**Exercise data:**
_ _ _ _ _

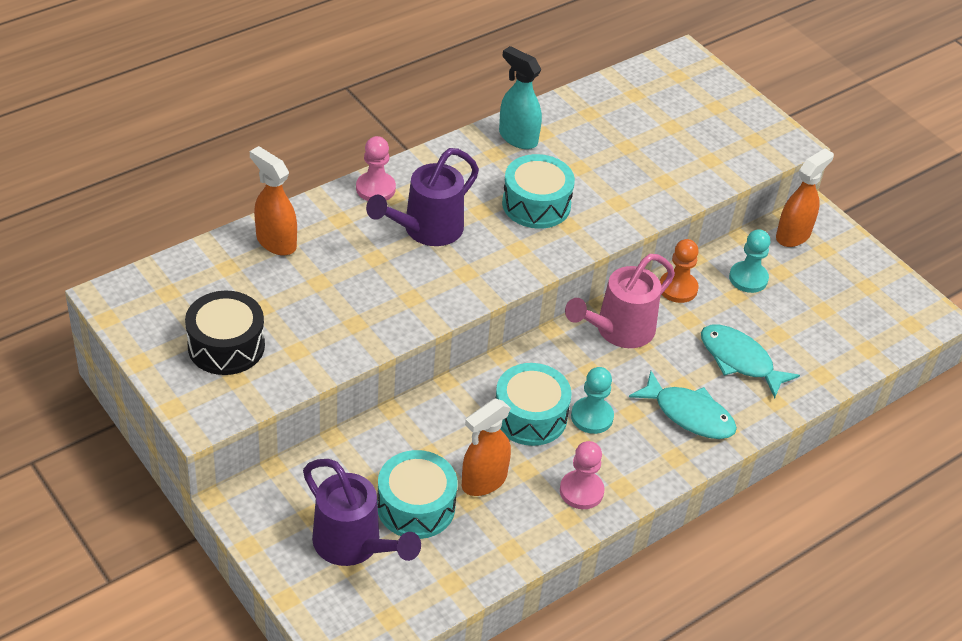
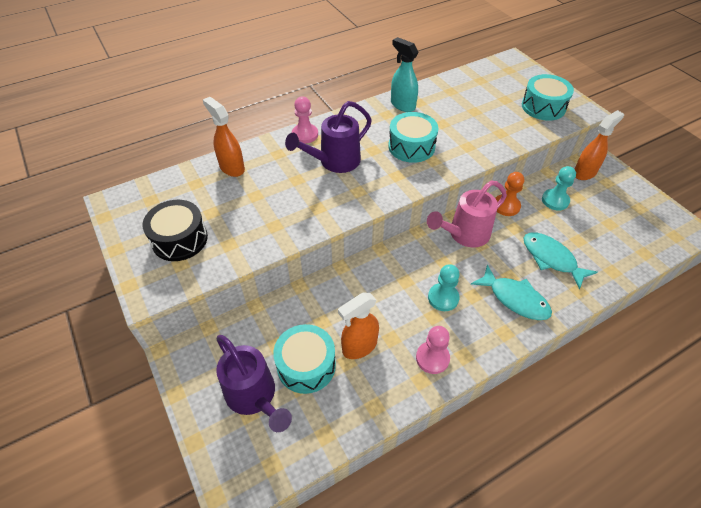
camera: 10 degrees right, 5 degrees up
(530, 416) = (398, 296): turquoise drum -> turquoise drum (543, 107)

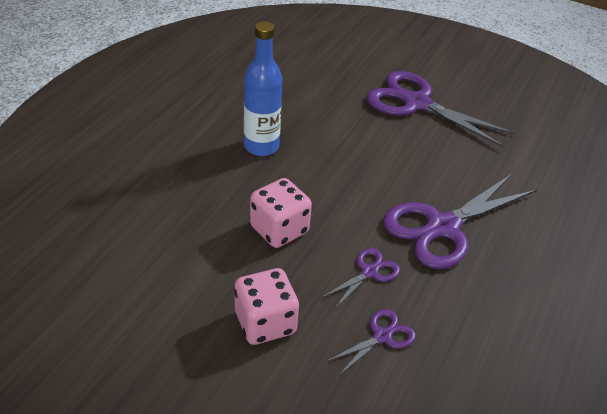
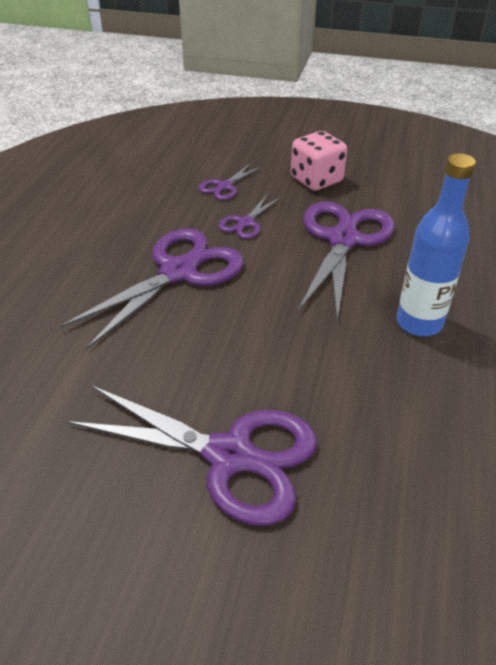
camera: 170 degrees right, 0 degrees up
(279, 229) = (343, 240): pink dice -> purple scissors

_ _ _ _ _

**Action item:** Considering only the data above, return the lines in which "camera" occurs.

**Answer for this exercise:**
camera: 10 degrees right, 5 degrees up
camera: 170 degrees right, 0 degrees up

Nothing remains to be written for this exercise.